SHORT PROBLEM:
How many lines in the listing below contain the string "time"? Give only the number.

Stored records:
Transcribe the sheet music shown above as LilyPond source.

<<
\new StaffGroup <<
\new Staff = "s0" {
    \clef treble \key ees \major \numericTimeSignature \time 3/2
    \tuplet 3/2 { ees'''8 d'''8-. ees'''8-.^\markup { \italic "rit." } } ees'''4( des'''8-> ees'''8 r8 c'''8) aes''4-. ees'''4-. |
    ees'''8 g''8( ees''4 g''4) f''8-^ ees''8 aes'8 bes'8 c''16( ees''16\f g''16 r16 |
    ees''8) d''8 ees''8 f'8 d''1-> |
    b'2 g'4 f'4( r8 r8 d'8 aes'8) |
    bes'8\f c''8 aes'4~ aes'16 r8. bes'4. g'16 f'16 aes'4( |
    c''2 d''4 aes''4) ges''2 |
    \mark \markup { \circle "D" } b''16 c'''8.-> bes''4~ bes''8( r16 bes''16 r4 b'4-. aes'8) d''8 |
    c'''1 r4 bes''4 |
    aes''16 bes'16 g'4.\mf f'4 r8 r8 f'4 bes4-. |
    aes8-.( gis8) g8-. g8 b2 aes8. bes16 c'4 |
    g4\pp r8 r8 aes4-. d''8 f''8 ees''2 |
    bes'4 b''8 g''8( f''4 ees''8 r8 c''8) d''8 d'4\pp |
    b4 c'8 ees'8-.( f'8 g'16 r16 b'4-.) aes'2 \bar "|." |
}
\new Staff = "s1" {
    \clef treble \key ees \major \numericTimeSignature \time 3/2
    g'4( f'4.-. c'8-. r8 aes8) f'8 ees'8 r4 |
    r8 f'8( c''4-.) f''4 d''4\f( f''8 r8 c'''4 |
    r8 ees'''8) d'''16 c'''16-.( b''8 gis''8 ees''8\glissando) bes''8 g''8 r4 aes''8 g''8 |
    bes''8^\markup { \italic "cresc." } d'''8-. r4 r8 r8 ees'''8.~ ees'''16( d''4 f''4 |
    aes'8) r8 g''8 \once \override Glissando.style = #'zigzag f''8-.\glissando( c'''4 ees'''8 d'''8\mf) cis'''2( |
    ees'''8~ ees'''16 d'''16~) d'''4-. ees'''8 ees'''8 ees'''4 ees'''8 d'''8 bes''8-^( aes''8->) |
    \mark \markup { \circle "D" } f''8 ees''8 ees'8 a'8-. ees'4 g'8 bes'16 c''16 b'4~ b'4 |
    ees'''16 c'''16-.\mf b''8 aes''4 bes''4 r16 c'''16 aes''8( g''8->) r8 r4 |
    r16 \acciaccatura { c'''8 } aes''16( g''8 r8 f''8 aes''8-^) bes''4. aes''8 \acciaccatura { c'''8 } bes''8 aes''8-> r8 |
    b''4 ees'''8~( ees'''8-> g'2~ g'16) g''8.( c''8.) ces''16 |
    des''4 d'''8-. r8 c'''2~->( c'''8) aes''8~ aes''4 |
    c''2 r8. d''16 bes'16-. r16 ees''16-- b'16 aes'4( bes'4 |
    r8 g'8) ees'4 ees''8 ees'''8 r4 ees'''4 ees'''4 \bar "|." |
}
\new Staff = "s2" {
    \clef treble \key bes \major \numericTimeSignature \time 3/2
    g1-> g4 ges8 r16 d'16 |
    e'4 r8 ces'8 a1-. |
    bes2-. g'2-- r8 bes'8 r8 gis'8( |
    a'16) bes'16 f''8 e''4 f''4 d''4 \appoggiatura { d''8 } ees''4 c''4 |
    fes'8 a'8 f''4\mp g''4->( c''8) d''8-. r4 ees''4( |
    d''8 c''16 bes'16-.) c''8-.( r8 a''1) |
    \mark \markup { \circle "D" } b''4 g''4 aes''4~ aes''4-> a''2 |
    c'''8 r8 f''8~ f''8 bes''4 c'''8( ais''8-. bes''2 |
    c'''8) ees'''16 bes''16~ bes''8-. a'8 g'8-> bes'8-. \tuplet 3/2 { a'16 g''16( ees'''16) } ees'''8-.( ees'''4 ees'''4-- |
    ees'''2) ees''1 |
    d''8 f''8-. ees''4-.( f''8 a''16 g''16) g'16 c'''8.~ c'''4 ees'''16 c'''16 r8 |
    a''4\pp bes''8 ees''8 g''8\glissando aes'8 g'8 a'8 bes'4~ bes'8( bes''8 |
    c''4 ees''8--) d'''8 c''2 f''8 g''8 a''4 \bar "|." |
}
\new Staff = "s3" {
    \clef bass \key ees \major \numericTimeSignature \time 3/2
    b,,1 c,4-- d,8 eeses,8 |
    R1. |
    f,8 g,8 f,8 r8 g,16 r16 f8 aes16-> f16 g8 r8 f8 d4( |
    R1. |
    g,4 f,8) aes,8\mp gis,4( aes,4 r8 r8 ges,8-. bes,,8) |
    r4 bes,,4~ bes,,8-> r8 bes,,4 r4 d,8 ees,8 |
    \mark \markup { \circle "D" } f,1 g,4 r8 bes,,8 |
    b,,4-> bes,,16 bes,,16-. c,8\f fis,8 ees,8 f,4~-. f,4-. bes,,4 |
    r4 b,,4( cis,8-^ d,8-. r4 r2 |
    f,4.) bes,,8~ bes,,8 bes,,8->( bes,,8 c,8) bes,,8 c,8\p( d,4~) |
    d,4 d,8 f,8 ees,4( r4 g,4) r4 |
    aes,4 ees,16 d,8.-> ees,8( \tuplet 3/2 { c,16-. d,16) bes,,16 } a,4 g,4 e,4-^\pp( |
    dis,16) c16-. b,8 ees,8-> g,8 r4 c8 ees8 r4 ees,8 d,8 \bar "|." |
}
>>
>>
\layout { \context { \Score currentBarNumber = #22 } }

ANSWER TO THE TASK:
4